Records from a data source
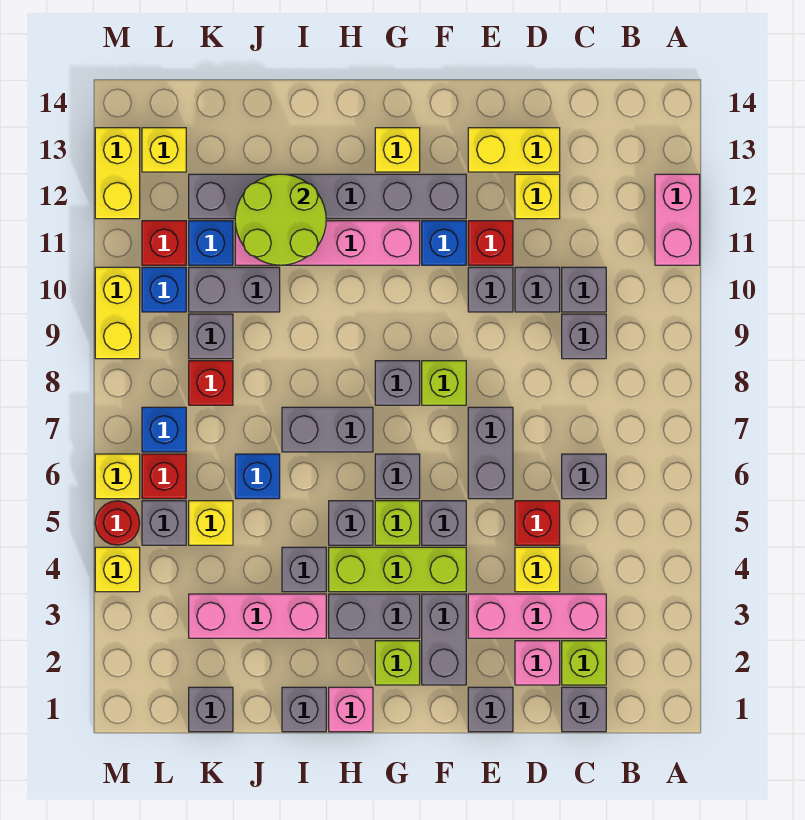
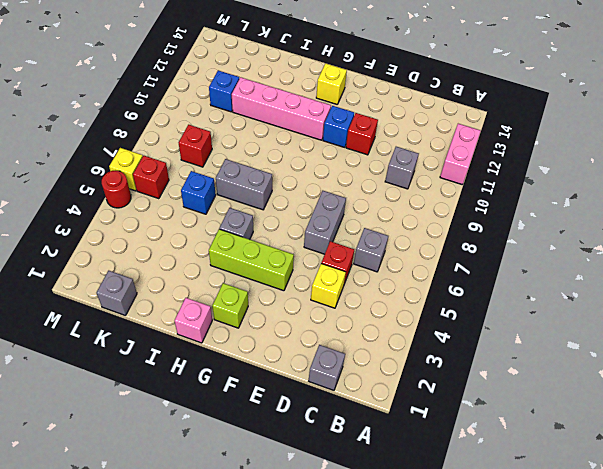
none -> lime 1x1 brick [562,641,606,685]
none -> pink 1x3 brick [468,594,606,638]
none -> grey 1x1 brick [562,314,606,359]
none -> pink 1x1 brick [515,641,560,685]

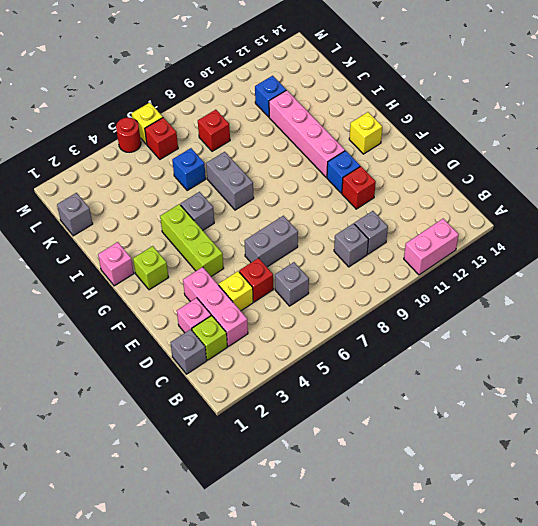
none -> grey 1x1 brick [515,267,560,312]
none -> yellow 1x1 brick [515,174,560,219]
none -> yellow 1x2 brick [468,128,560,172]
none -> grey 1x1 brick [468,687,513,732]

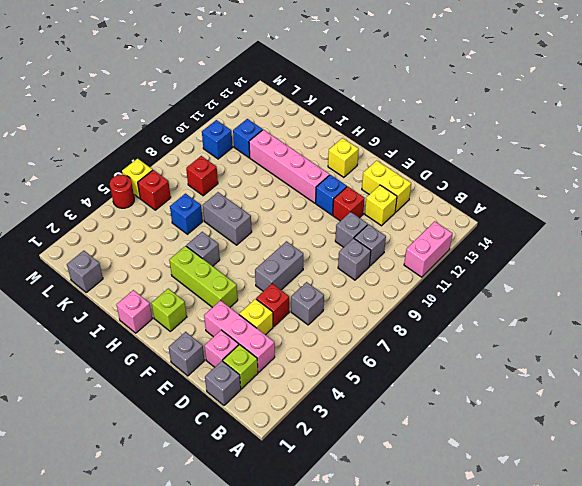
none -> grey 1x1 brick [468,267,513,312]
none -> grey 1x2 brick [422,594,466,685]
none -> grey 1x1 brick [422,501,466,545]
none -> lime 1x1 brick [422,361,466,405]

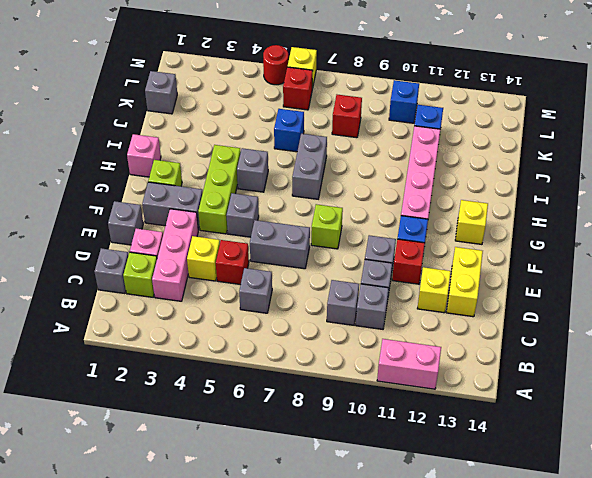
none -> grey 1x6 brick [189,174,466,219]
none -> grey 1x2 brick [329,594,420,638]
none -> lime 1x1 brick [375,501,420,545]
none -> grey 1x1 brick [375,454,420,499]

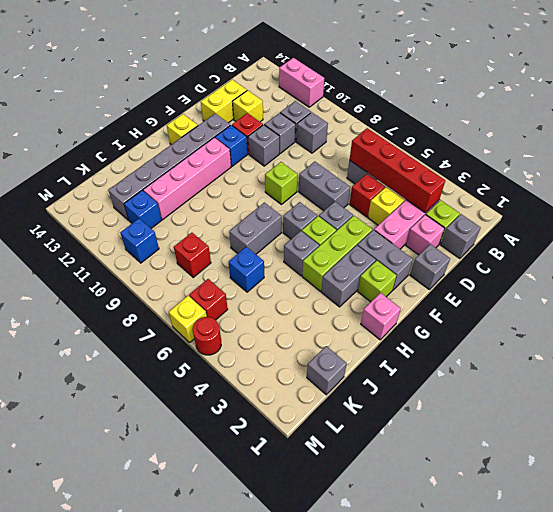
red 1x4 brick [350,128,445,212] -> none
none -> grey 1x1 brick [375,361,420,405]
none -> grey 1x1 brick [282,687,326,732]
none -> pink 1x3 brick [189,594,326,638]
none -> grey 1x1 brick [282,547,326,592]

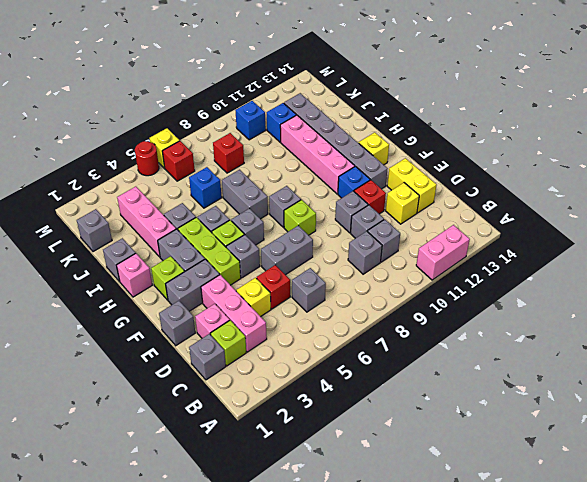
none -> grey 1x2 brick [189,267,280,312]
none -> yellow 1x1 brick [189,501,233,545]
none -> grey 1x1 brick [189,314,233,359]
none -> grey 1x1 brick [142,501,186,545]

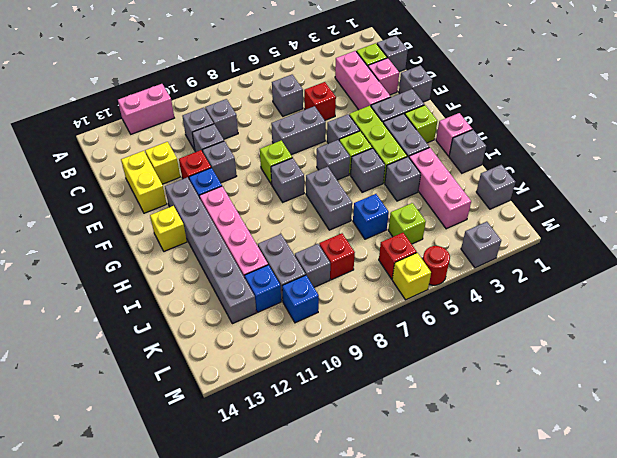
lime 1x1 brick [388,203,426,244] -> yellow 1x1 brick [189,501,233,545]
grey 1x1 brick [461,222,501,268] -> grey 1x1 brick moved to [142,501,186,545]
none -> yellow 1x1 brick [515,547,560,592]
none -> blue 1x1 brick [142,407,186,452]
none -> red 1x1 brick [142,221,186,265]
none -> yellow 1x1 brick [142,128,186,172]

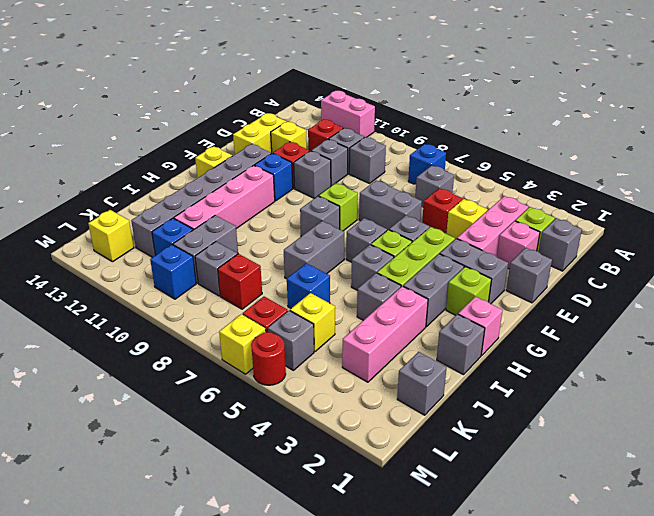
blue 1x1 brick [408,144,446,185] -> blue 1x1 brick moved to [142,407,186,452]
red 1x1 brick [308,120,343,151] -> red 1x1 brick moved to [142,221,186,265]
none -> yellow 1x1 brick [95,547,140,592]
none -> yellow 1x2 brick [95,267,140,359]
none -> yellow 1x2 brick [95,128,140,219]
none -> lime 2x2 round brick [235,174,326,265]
--
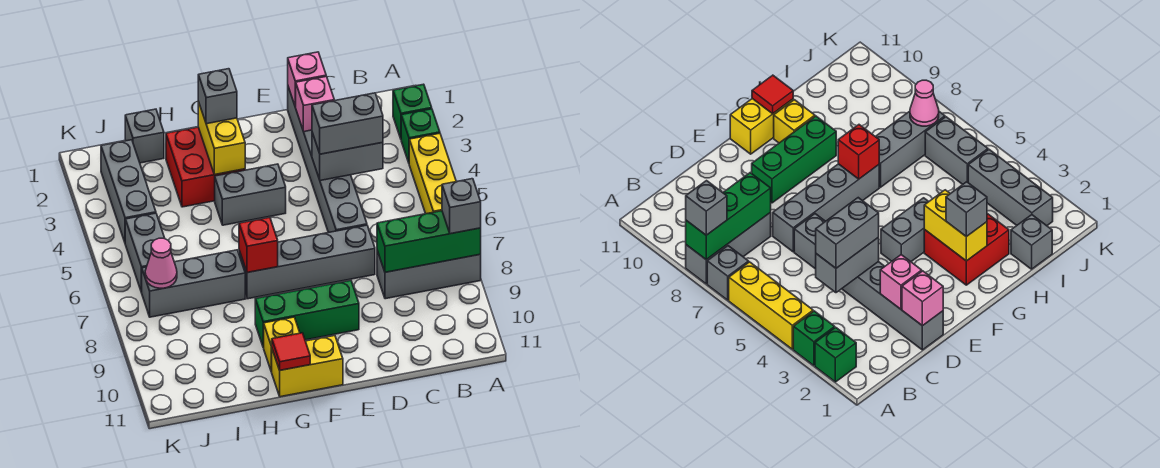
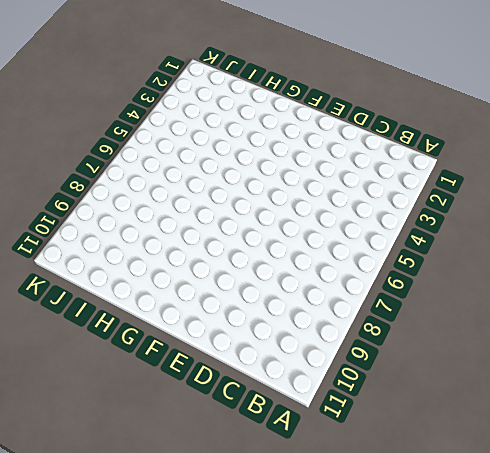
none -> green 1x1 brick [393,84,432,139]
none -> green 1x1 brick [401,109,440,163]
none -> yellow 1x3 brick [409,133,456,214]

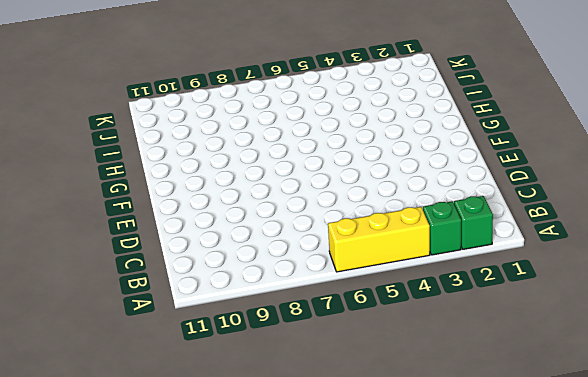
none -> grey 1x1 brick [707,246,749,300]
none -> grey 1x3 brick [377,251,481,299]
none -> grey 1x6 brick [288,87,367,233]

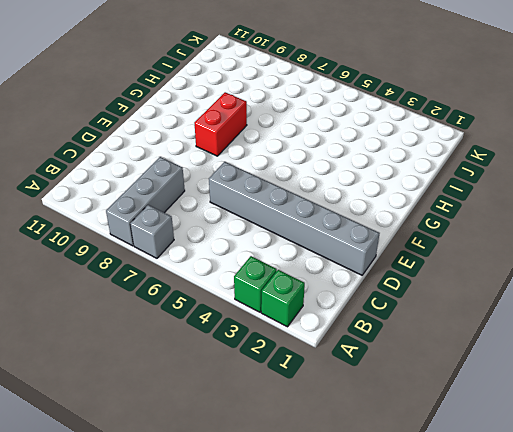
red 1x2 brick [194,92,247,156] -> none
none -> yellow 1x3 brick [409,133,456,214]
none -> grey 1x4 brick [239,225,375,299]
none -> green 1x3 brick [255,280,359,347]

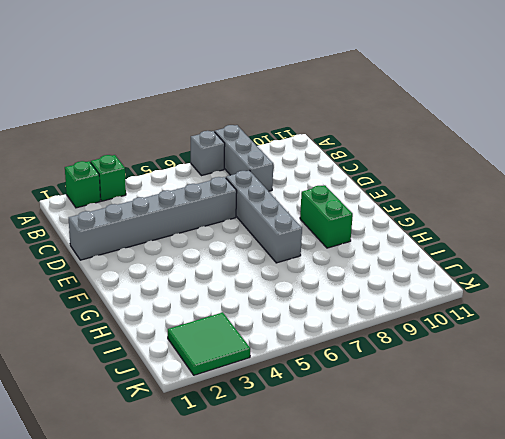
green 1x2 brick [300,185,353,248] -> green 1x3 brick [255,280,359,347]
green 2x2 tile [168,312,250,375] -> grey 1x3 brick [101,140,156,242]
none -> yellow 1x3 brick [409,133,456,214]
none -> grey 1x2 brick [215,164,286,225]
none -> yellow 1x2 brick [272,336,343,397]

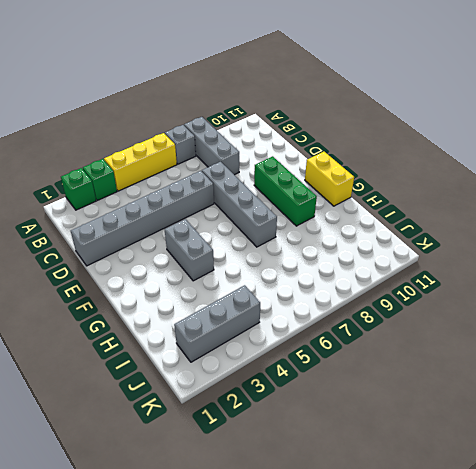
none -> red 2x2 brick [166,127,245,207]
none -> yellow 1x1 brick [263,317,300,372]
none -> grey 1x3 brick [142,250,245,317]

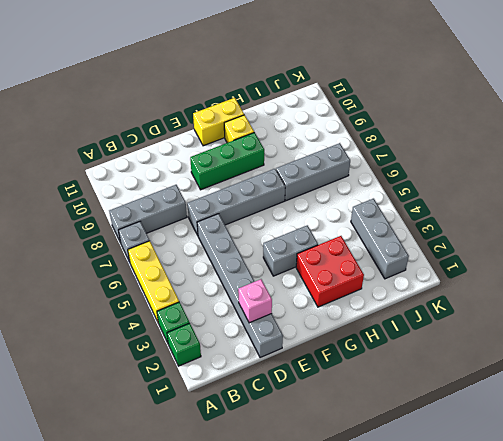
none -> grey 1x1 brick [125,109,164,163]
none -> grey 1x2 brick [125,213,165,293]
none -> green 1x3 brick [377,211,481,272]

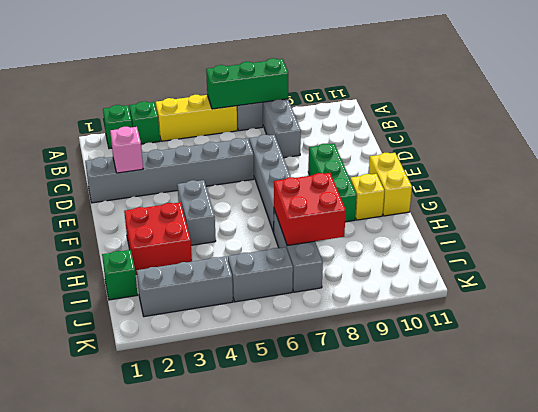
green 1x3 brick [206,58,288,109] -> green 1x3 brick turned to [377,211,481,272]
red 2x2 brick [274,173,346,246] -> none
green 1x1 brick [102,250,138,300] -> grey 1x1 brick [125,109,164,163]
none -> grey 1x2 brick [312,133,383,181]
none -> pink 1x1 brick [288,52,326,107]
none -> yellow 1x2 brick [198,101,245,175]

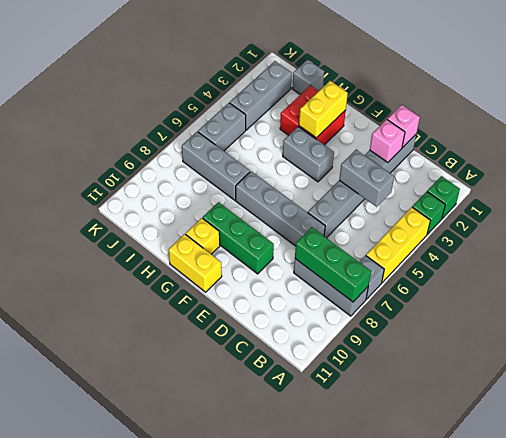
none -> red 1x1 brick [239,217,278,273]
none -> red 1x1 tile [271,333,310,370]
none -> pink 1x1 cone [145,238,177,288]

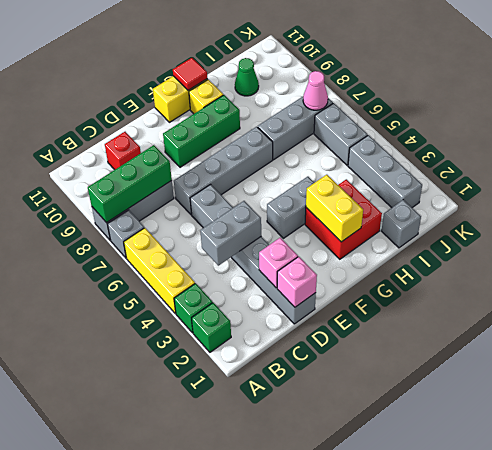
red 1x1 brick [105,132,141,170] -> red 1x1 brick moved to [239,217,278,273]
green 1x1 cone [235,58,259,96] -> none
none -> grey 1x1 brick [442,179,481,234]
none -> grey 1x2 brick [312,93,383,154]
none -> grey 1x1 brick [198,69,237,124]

- [What you should do] Your output should be the lines above from the one that contains "none -> lime 1x1 brick [562,641,606,685]" through the one that contains "none -> lime 1x1 brick [422,361,466,405]", word for word, with pictures left out.

- [Solution for this task]
none -> lime 1x1 brick [562,641,606,685]
none -> pink 1x3 brick [468,594,606,638]
none -> grey 1x1 brick [562,314,606,359]
none -> pink 1x1 brick [515,641,560,685]

none -> grey 1x1 brick [515,267,560,312]
none -> yellow 1x1 brick [515,174,560,219]
none -> yellow 1x2 brick [468,128,560,172]
none -> grey 1x1 brick [468,687,513,732]

none -> grey 1x1 brick [468,267,513,312]
none -> grey 1x2 brick [422,594,466,685]
none -> grey 1x1 brick [422,501,466,545]
none -> lime 1x1 brick [422,361,466,405]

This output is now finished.